Omit the images and reproduce the rest of the entries exactly.

::::::

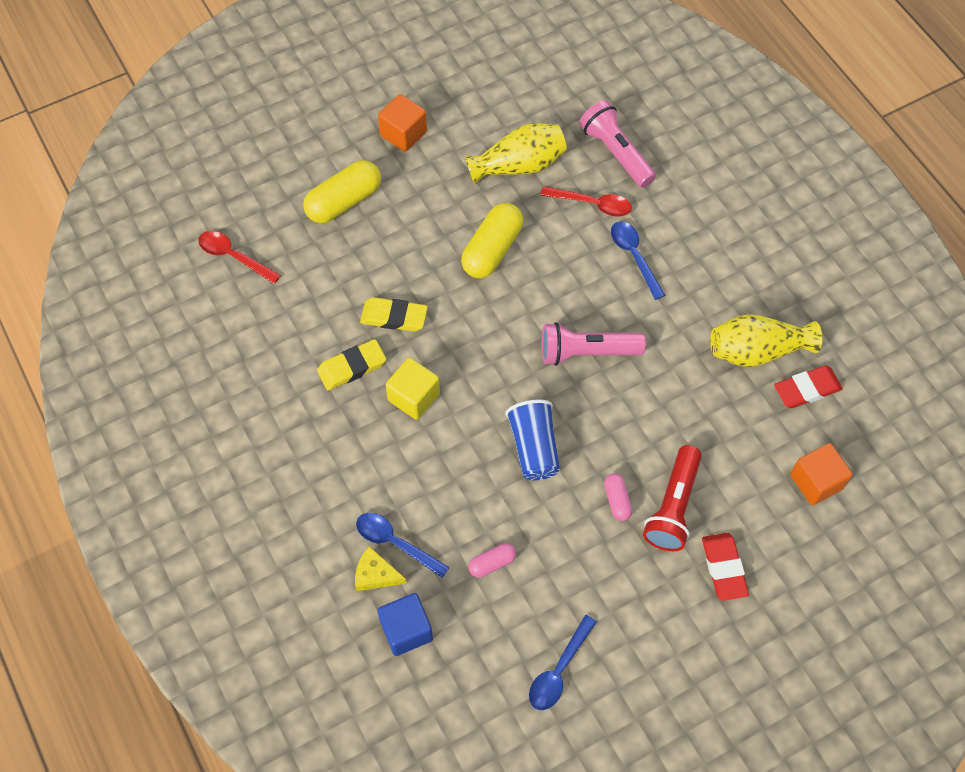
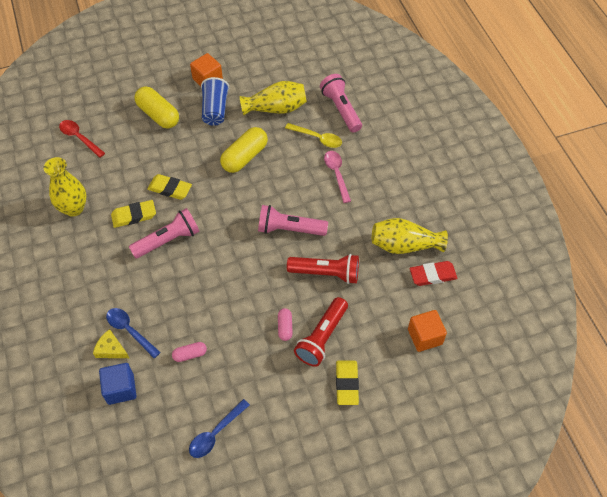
camera: 10 degrees right, 5 degrees down
(258, 370) = (74, 208): none -> yellow vase
(344, 201) = (158, 115): yellow capsule -> yellow capsule turned 75 degrees clockwise
(413, 397) = (168, 240): yellow cube -> pink flashlight
(534, 448) = (238, 284): blue cup -> blue cup (215, 110)
(592, 204) = (317, 138): red spoon -> yellow spoon
(634, 257) = (336, 174): blue spoon -> pink spoon
(656, 411) = (326, 273): none -> red flashlight
(724, 568) = (347, 384): red eraser -> yellow eraser

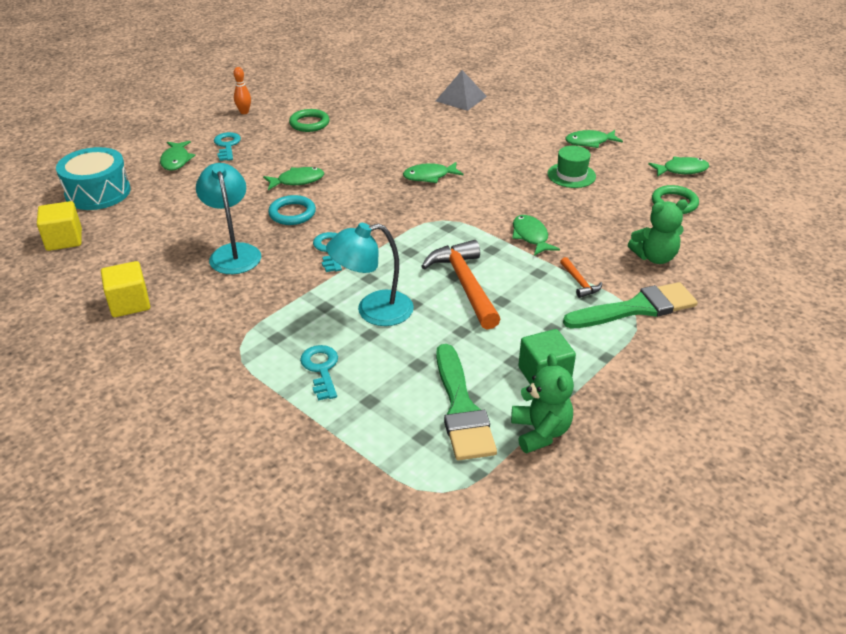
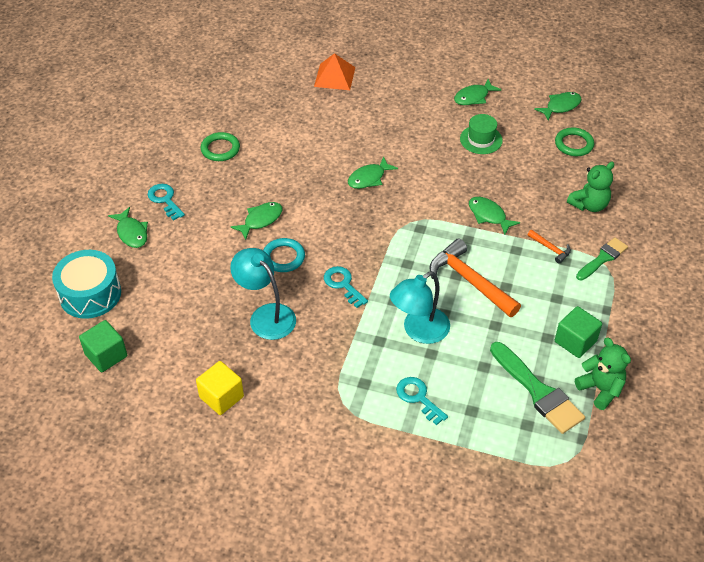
camera: 25 degrees left, 10 degrees up
(64, 240) = (106, 355): yellow cube -> green cube
(244, 112) = (148, 154): orange bowling pin -> none
(461, 98) = (334, 76): grey pyramid -> orange pyramid
(636, 308) = (603, 258): green brush -> green brush, size x0.63

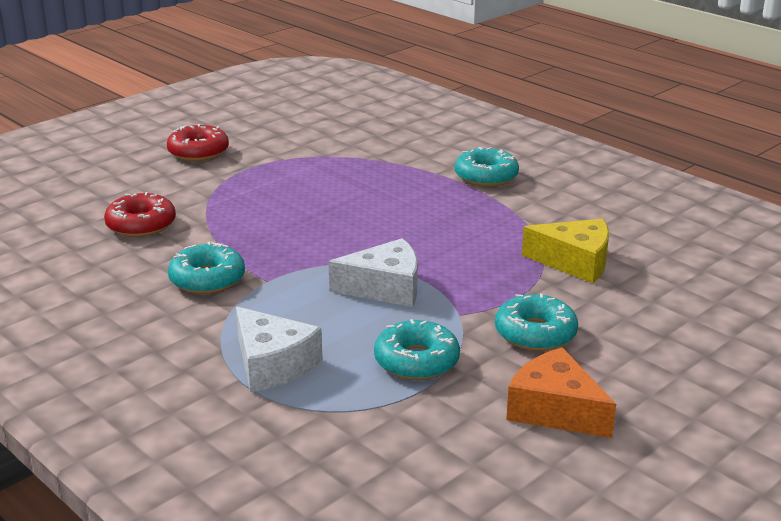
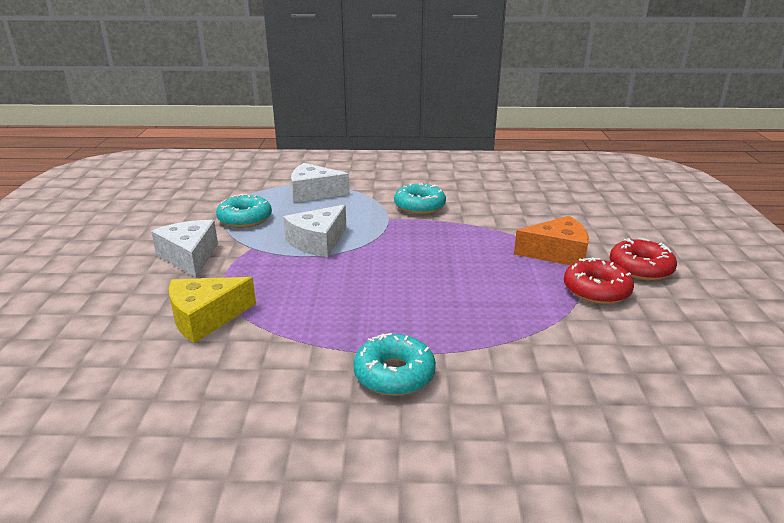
camera: 135 degrees right, 0 degrees up
(141, 225) = (521, 212): red donut -> red donut (596, 290)
(535, 333) = (190, 257): turquoise donut -> white cheese
(555, 410) = (144, 228): orange cheese -> orange cheese (557, 253)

::::::

## Output for this exercise
camera: 10 degrees right, 5 degrees down
(258, 370) = (74, 208): none -> yellow vase
(344, 201) = (158, 115): yellow capsule -> yellow capsule turned 75 degrees clockwise
(413, 397) = (168, 240): yellow cube -> pink flashlight
(534, 448) = (238, 284): blue cup -> blue cup (215, 110)
(592, 204) = (317, 138): red spoon -> yellow spoon
(634, 257) = (336, 174): blue spoon -> pink spoon
(656, 411) = (326, 273): none -> red flashlight
(724, 568) = (347, 384): red eraser -> yellow eraser

camera: 25 degrees left, 10 degrees up
(64, 240) = (106, 355): yellow cube -> green cube
(244, 112) = (148, 154): orange bowling pin -> none
(461, 98) = (334, 76): grey pyramid -> orange pyramid
(636, 308) = (603, 258): green brush -> green brush, size x0.63

camera: 135 degrees right, 0 degrees up
(141, 225) = (521, 212): red donut -> red donut (596, 290)
(535, 333) = (190, 257): turquoise donut -> white cheese
(555, 410) = (144, 228): orange cheese -> orange cheese (557, 253)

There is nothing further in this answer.